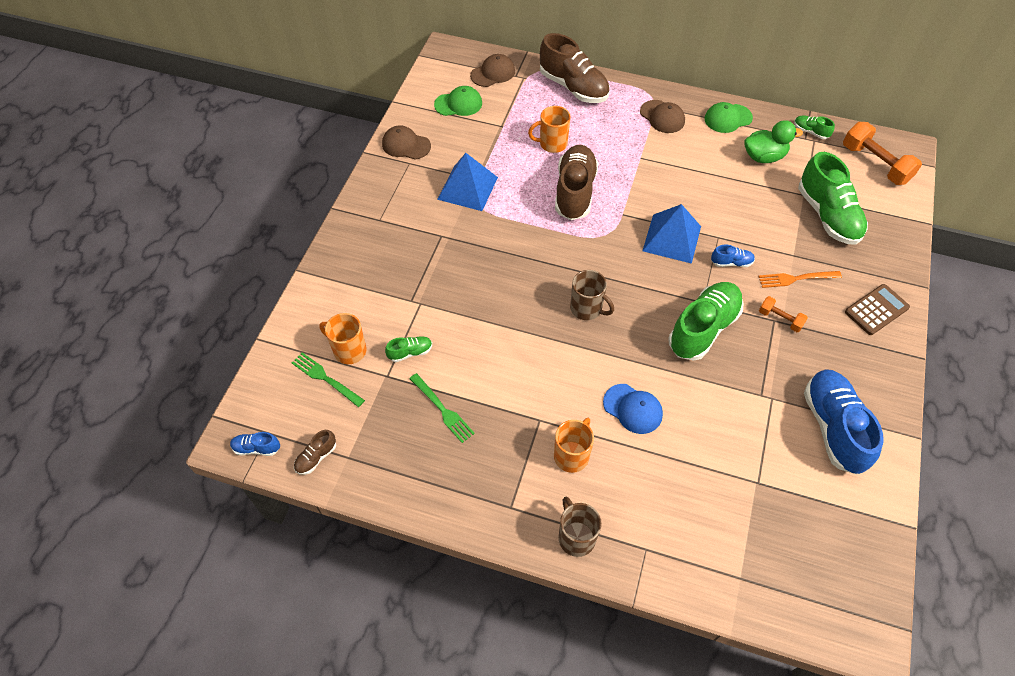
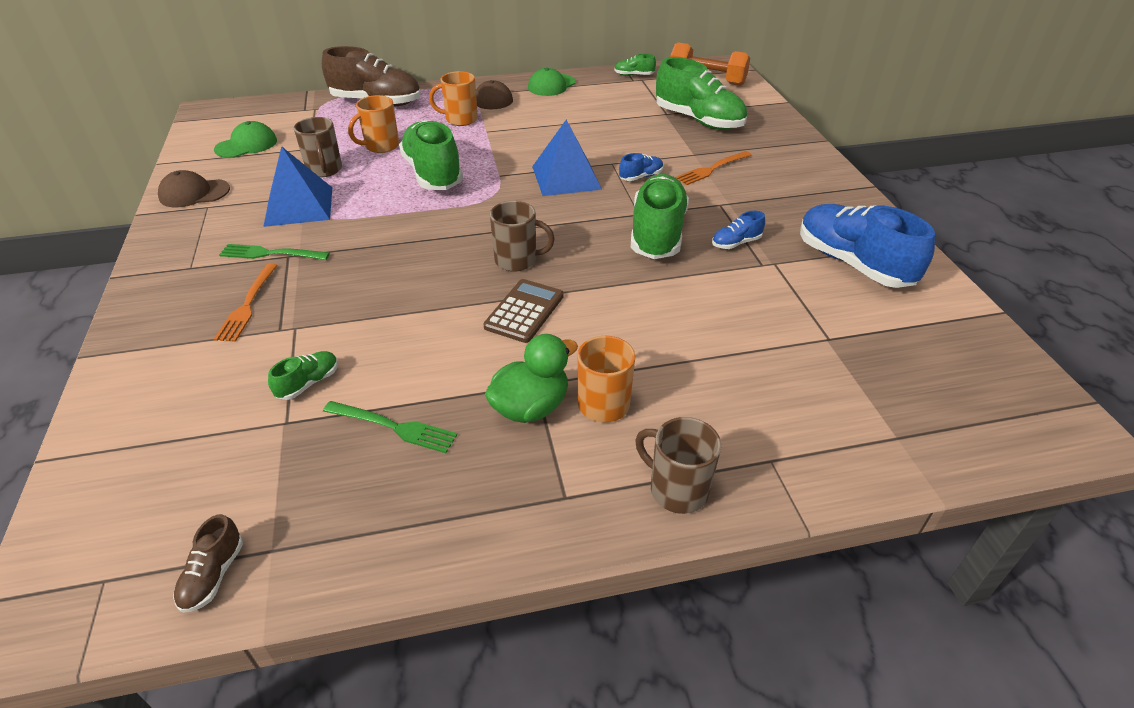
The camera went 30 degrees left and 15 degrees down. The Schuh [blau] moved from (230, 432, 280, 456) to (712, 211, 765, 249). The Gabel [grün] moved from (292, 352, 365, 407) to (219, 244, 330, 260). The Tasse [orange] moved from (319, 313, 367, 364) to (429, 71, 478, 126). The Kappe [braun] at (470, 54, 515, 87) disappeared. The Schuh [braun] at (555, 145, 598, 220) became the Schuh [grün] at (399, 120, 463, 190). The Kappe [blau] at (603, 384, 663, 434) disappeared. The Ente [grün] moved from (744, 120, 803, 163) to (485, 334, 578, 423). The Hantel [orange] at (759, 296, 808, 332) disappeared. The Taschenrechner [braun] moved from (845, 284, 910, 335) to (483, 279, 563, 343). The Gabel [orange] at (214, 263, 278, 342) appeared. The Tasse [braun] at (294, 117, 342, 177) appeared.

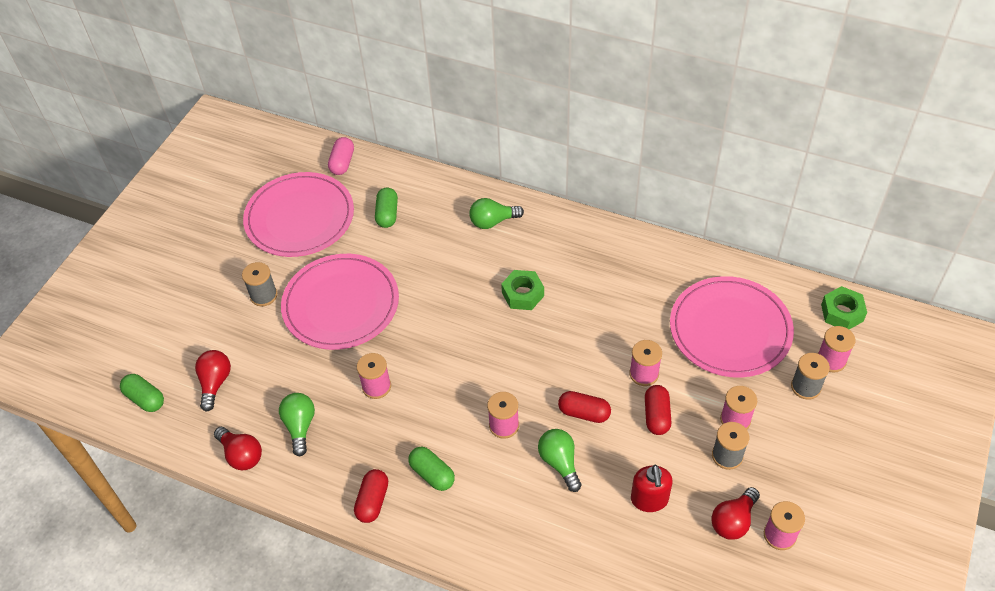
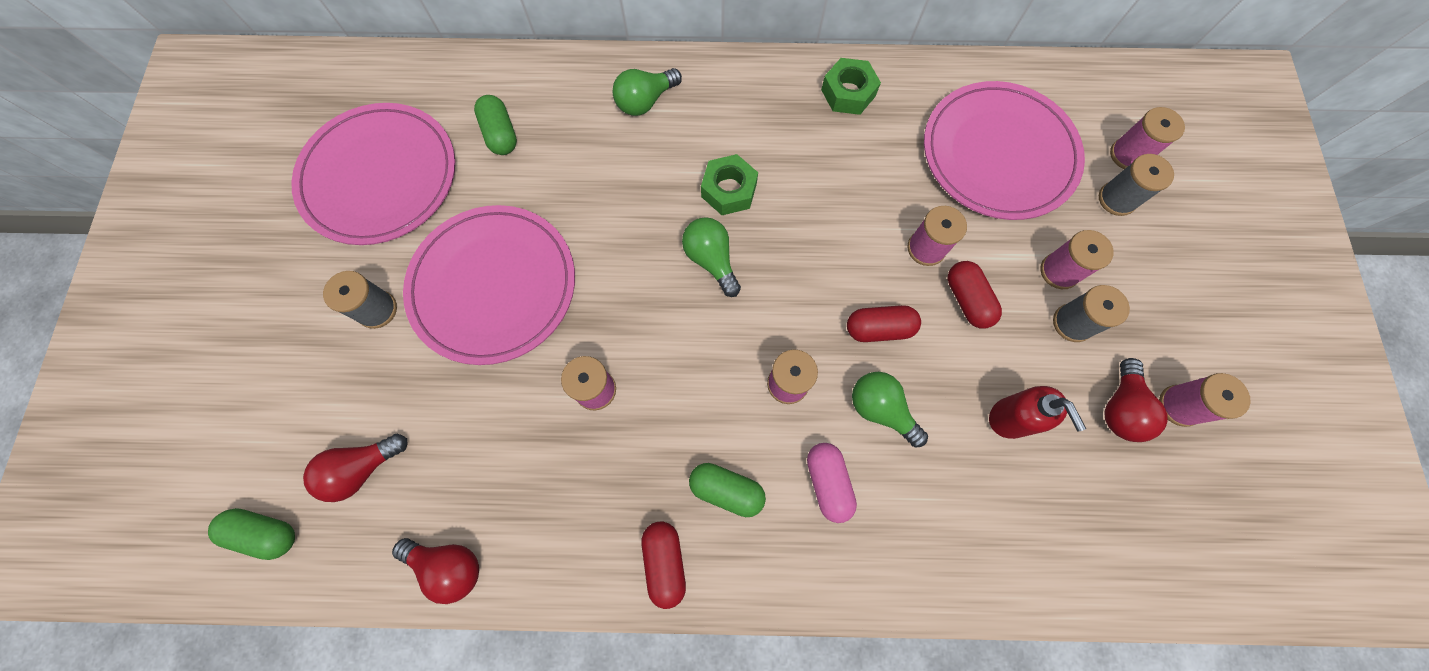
The camera went 25 degrees left and 20 degrees up. The Glühbirne [rot] at (195, 350, 231, 412) turned 105 degrees counterclockwise. The Glühbirne [grün] moved from (279, 393, 315, 456) to (682, 217, 741, 297). The Kapsel [rosa] moved from (328, 137, 354, 175) to (807, 443, 857, 523). The Sechskantmutter [grün] moved from (821, 286, 867, 329) to (821, 58, 881, 115).

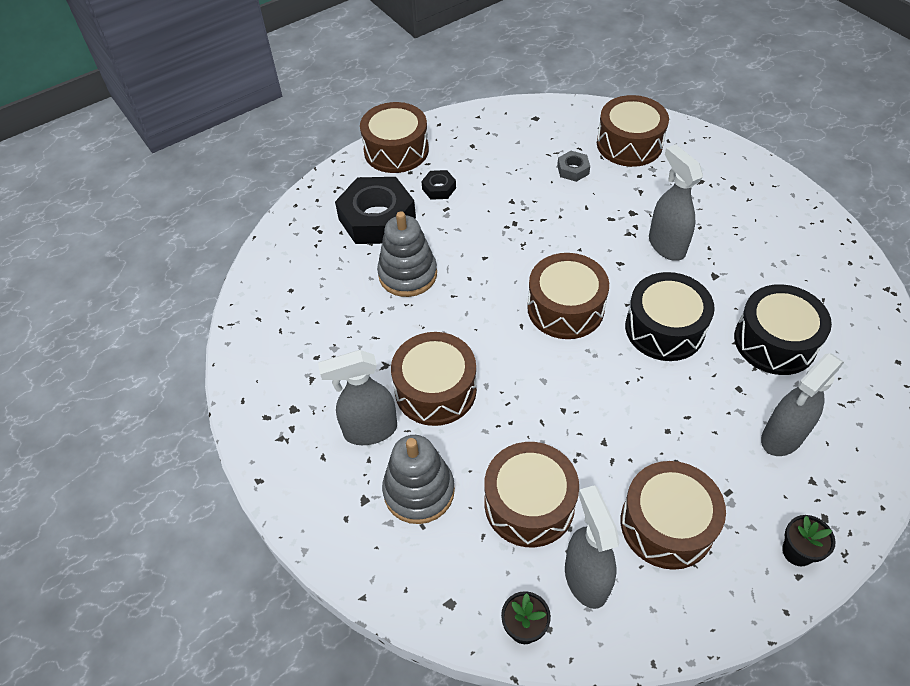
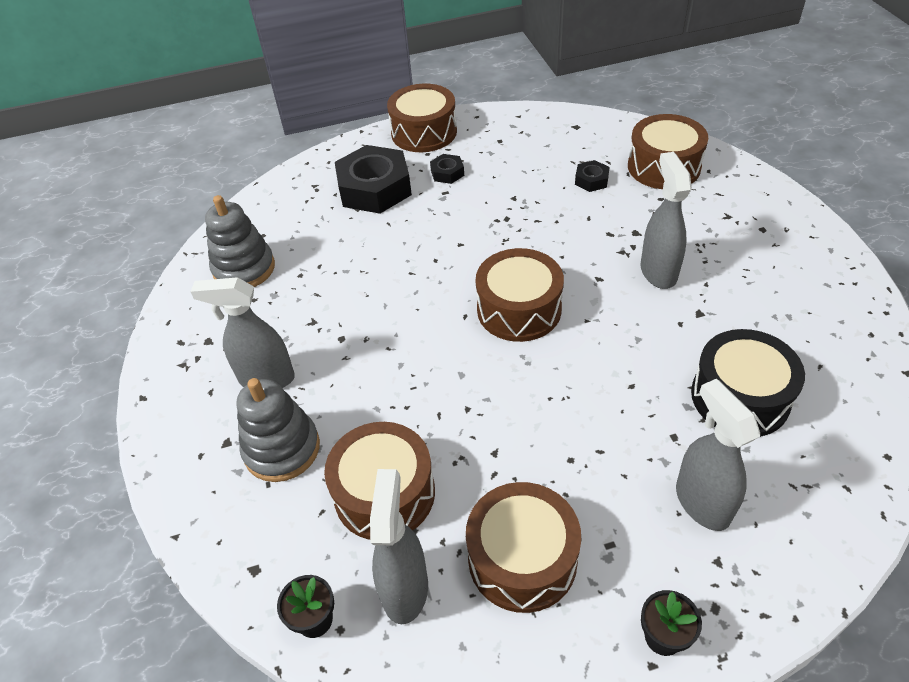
The camera went 20 degrees right and 5 degrees down. The Stapelspielzeug [grau] moved from (377, 211, 437, 297) to (205, 195, 275, 287). The Trommel [braun] at (391, 332, 477, 426) disappeared. The Sechskantmutter [grau] at (557, 151, 590, 182) became the Sechskantmutter [schwarz] at (575, 160, 610, 192). The Trommel [schwarz] at (625, 272, 715, 361) disappeared. The Sprühflasche [grau] at (761, 353, 844, 456) turned 90 degrees clockwise.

## [Task to carry out]
Since the pictures are not wanted, repeat only the rest of the material, exactly as given.

## [Completed task]
The camera went 30 degrees left and 15 degrees down. The Schuh [blau] moved from (230, 432, 280, 456) to (712, 211, 765, 249). The Gabel [grün] moved from (292, 352, 365, 407) to (219, 244, 330, 260). The Tasse [orange] moved from (319, 313, 367, 364) to (429, 71, 478, 126). The Kappe [braun] at (470, 54, 515, 87) disappeared. The Schuh [braun] at (555, 145, 598, 220) became the Schuh [grün] at (399, 120, 463, 190). The Kappe [blau] at (603, 384, 663, 434) disappeared. The Ente [grün] moved from (744, 120, 803, 163) to (485, 334, 578, 423). The Hantel [orange] at (759, 296, 808, 332) disappeared. The Taschenrechner [braun] moved from (845, 284, 910, 335) to (483, 279, 563, 343). The Gabel [orange] at (214, 263, 278, 342) appeared. The Tasse [braun] at (294, 117, 342, 177) appeared.

The camera went 25 degrees left and 20 degrees up. The Glühbirne [rot] at (195, 350, 231, 412) turned 105 degrees counterclockwise. The Glühbirne [grün] moved from (279, 393, 315, 456) to (682, 217, 741, 297). The Kapsel [rosa] moved from (328, 137, 354, 175) to (807, 443, 857, 523). The Sechskantmutter [grün] moved from (821, 286, 867, 329) to (821, 58, 881, 115).

The camera went 20 degrees right and 5 degrees down. The Stapelspielzeug [grau] moved from (377, 211, 437, 297) to (205, 195, 275, 287). The Trommel [braun] at (391, 332, 477, 426) disappeared. The Sechskantmutter [grau] at (557, 151, 590, 182) became the Sechskantmutter [schwarz] at (575, 160, 610, 192). The Trommel [schwarz] at (625, 272, 715, 361) disappeared. The Sprühflasche [grau] at (761, 353, 844, 456) turned 90 degrees clockwise.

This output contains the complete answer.